%%

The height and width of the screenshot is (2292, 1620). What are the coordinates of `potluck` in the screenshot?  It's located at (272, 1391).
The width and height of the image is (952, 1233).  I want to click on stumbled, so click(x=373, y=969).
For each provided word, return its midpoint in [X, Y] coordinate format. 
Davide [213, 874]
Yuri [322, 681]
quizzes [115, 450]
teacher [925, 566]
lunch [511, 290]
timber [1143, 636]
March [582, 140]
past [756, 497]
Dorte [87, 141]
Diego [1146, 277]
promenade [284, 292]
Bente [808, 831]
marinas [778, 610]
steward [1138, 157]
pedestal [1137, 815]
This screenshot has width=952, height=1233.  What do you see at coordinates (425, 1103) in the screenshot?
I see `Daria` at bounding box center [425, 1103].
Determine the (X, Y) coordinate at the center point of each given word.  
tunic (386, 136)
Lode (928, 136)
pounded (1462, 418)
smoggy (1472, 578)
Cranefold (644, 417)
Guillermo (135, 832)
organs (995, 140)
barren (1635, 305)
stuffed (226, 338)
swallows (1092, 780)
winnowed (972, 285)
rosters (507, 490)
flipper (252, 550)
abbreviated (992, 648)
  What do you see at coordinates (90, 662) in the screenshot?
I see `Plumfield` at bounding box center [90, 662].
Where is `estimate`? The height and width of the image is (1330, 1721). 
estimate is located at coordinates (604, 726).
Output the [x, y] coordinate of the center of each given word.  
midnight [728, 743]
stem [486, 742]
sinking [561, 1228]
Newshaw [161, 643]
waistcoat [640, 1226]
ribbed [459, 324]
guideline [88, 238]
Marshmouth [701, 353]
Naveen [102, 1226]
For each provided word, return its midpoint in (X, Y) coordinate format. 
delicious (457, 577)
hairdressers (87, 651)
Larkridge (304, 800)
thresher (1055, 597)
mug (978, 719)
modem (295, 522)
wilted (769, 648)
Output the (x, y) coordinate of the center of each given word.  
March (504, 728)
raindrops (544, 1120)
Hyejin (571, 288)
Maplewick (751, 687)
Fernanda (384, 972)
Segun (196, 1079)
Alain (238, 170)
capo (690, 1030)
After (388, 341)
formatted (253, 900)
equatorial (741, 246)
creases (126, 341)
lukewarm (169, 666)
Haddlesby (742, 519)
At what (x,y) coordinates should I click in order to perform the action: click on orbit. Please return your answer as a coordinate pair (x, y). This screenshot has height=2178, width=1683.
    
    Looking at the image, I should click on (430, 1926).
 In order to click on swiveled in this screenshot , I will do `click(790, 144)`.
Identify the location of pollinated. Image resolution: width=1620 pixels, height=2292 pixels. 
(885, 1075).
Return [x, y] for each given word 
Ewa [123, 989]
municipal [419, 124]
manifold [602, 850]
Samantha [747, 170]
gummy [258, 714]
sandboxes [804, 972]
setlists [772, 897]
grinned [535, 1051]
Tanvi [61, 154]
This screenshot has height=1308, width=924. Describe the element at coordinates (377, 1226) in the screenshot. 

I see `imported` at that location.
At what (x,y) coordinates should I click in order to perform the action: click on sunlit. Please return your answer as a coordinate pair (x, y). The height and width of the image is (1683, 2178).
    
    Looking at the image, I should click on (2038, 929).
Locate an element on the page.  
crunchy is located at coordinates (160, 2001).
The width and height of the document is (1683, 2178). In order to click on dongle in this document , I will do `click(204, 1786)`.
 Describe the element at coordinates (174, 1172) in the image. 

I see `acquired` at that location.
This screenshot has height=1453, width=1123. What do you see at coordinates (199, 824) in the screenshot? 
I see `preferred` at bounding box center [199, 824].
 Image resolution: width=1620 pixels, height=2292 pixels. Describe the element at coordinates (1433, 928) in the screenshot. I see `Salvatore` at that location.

%%

### WRITTEN REQUEST
Update the entries by replacing "midpoint" with "center point" wherever it appears, and keep everything else the same.

### EXERCISE RESULT
The height and width of the screenshot is (2292, 1620). What are the coordinates of `potluck` in the screenshot?  It's located at (272, 1391).
The width and height of the image is (952, 1233).  I want to click on stumbled, so click(x=373, y=969).
For each provided word, return its center point in [X, Y] coordinate format. 
Davide [213, 874]
Yuri [322, 681]
quizzes [115, 450]
teacher [925, 566]
lunch [511, 290]
timber [1143, 636]
March [582, 140]
past [756, 497]
Dorte [87, 141]
Diego [1146, 277]
promenade [284, 292]
Bente [808, 831]
marinas [778, 610]
steward [1138, 157]
pedestal [1137, 815]
This screenshot has width=952, height=1233.  What do you see at coordinates (425, 1103) in the screenshot?
I see `Daria` at bounding box center [425, 1103].
Determine the (X, Y) coordinate at the center point of each given word.  
tunic (386, 136)
Lode (928, 136)
pounded (1462, 418)
smoggy (1472, 578)
Cranefold (644, 417)
Guillermo (135, 832)
organs (995, 140)
barren (1635, 305)
stuffed (226, 338)
swallows (1092, 780)
winnowed (972, 285)
rosters (507, 490)
flipper (252, 550)
abbreviated (992, 648)
  What do you see at coordinates (90, 662) in the screenshot?
I see `Plumfield` at bounding box center [90, 662].
Where is `estimate`? The height and width of the image is (1330, 1721). 
estimate is located at coordinates (604, 726).
Output the [x, y] coordinate of the center of each given word.  
midnight [728, 743]
stem [486, 742]
sinking [561, 1228]
Newshaw [161, 643]
waistcoat [640, 1226]
ribbed [459, 324]
guideline [88, 238]
Marshmouth [701, 353]
Naveen [102, 1226]
For each provided word, return its center point in (X, Y) coordinate format. 
delicious (457, 577)
hairdressers (87, 651)
Larkridge (304, 800)
thresher (1055, 597)
mug (978, 719)
modem (295, 522)
wilted (769, 648)
Output the (x, y) coordinate of the center of each given word.  
March (504, 728)
raindrops (544, 1120)
Hyejin (571, 288)
Maplewick (751, 687)
Fernanda (384, 972)
Segun (196, 1079)
Alain (238, 170)
capo (690, 1030)
After (388, 341)
formatted (253, 900)
equatorial (741, 246)
creases (126, 341)
lukewarm (169, 666)
Haddlesby (742, 519)
At what (x,y) coordinates should I click in order to perform the action: click on orbit. Please return your answer as a coordinate pair (x, y). This screenshot has height=2178, width=1683.
    
    Looking at the image, I should click on (430, 1926).
 In order to click on swiveled in this screenshot , I will do `click(790, 144)`.
Identify the location of pollinated. Image resolution: width=1620 pixels, height=2292 pixels. 
(885, 1075).
Return [x, y] for each given word 
Ewa [123, 989]
municipal [419, 124]
manifold [602, 850]
Samantha [747, 170]
gummy [258, 714]
sandboxes [804, 972]
setlists [772, 897]
grinned [535, 1051]
Tanvi [61, 154]
This screenshot has height=1308, width=924. Describe the element at coordinates (377, 1226) in the screenshot. 

I see `imported` at that location.
At what (x,y) coordinates should I click in order to perform the action: click on sunlit. Please return your answer as a coordinate pair (x, y). The height and width of the image is (1683, 2178).
    
    Looking at the image, I should click on (2038, 929).
Locate an element on the page.  
crunchy is located at coordinates (160, 2001).
The width and height of the document is (1683, 2178). In order to click on dongle in this document , I will do `click(204, 1786)`.
 Describe the element at coordinates (174, 1172) in the image. 

I see `acquired` at that location.
This screenshot has height=1453, width=1123. What do you see at coordinates (199, 824) in the screenshot? 
I see `preferred` at bounding box center [199, 824].
 Image resolution: width=1620 pixels, height=2292 pixels. Describe the element at coordinates (1433, 928) in the screenshot. I see `Salvatore` at that location.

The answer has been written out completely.